(Source data)
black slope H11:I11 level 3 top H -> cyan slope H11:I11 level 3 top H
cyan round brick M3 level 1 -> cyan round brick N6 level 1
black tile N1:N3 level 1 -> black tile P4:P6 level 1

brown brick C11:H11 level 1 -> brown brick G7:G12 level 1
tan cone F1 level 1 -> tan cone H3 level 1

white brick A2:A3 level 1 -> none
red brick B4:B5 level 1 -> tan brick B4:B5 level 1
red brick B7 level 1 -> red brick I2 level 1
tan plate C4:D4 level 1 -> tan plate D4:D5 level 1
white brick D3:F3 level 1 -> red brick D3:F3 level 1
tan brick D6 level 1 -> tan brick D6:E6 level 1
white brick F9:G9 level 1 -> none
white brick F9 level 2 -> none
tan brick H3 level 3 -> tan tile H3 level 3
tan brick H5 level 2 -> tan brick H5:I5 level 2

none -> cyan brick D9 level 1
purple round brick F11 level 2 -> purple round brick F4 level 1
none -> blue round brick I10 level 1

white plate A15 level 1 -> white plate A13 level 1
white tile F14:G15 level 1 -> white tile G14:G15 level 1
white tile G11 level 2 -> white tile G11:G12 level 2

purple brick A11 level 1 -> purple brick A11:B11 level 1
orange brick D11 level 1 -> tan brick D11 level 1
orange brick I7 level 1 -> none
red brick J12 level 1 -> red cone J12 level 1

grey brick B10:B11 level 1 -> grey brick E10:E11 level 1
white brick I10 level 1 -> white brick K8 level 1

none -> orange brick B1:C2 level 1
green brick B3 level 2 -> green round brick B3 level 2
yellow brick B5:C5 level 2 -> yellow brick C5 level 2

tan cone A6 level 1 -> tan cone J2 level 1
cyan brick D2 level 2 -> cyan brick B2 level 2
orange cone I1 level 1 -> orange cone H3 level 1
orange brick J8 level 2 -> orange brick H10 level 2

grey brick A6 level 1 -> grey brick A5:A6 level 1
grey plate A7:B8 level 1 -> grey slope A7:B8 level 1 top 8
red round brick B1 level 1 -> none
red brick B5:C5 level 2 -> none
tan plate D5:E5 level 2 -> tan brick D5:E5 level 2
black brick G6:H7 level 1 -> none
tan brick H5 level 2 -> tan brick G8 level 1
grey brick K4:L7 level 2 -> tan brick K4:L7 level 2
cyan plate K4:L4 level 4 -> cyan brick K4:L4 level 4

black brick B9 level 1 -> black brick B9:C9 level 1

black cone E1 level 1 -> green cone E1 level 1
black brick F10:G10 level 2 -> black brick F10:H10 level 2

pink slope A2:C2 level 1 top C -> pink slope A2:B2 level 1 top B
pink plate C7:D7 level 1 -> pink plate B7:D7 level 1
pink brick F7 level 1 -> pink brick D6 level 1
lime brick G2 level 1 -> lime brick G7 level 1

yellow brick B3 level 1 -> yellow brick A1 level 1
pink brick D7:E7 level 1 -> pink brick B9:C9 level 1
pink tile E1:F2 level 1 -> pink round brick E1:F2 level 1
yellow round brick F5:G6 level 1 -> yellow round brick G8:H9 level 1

Work item ▸ Copy the entries word for word.

Written solution ▸
black slope H11:I11 level 3 top H -> cyan slope H11:I11 level 3 top H
cyan round brick M3 level 1 -> cyan round brick N6 level 1
black tile N1:N3 level 1 -> black tile P4:P6 level 1

brown brick C11:H11 level 1 -> brown brick G7:G12 level 1
tan cone F1 level 1 -> tan cone H3 level 1

white brick A2:A3 level 1 -> none
red brick B4:B5 level 1 -> tan brick B4:B5 level 1
red brick B7 level 1 -> red brick I2 level 1
tan plate C4:D4 level 1 -> tan plate D4:D5 level 1
white brick D3:F3 level 1 -> red brick D3:F3 level 1
tan brick D6 level 1 -> tan brick D6:E6 level 1
white brick F9:G9 level 1 -> none
white brick F9 level 2 -> none
tan brick H3 level 3 -> tan tile H3 level 3
tan brick H5 level 2 -> tan brick H5:I5 level 2

none -> cyan brick D9 level 1
purple round brick F11 level 2 -> purple round brick F4 level 1
none -> blue round brick I10 level 1

white plate A15 level 1 -> white plate A13 level 1
white tile F14:G15 level 1 -> white tile G14:G15 level 1
white tile G11 level 2 -> white tile G11:G12 level 2

purple brick A11 level 1 -> purple brick A11:B11 level 1
orange brick D11 level 1 -> tan brick D11 level 1
orange brick I7 level 1 -> none
red brick J12 level 1 -> red cone J12 level 1

grey brick B10:B11 level 1 -> grey brick E10:E11 level 1
white brick I10 level 1 -> white brick K8 level 1

none -> orange brick B1:C2 level 1
green brick B3 level 2 -> green round brick B3 level 2
yellow brick B5:C5 level 2 -> yellow brick C5 level 2

tan cone A6 level 1 -> tan cone J2 level 1
cyan brick D2 level 2 -> cyan brick B2 level 2
orange cone I1 level 1 -> orange cone H3 level 1
orange brick J8 level 2 -> orange brick H10 level 2

grey brick A6 level 1 -> grey brick A5:A6 level 1
grey plate A7:B8 level 1 -> grey slope A7:B8 level 1 top 8
red round brick B1 level 1 -> none
red brick B5:C5 level 2 -> none
tan plate D5:E5 level 2 -> tan brick D5:E5 level 2
black brick G6:H7 level 1 -> none
tan brick H5 level 2 -> tan brick G8 level 1
grey brick K4:L7 level 2 -> tan brick K4:L7 level 2
cyan plate K4:L4 level 4 -> cyan brick K4:L4 level 4

black brick B9 level 1 -> black brick B9:C9 level 1

black cone E1 level 1 -> green cone E1 level 1
black brick F10:G10 level 2 -> black brick F10:H10 level 2

pink slope A2:C2 level 1 top C -> pink slope A2:B2 level 1 top B
pink plate C7:D7 level 1 -> pink plate B7:D7 level 1
pink brick F7 level 1 -> pink brick D6 level 1
lime brick G2 level 1 -> lime brick G7 level 1

yellow brick B3 level 1 -> yellow brick A1 level 1
pink brick D7:E7 level 1 -> pink brick B9:C9 level 1
pink tile E1:F2 level 1 -> pink round brick E1:F2 level 1
yellow round brick F5:G6 level 1 -> yellow round brick G8:H9 level 1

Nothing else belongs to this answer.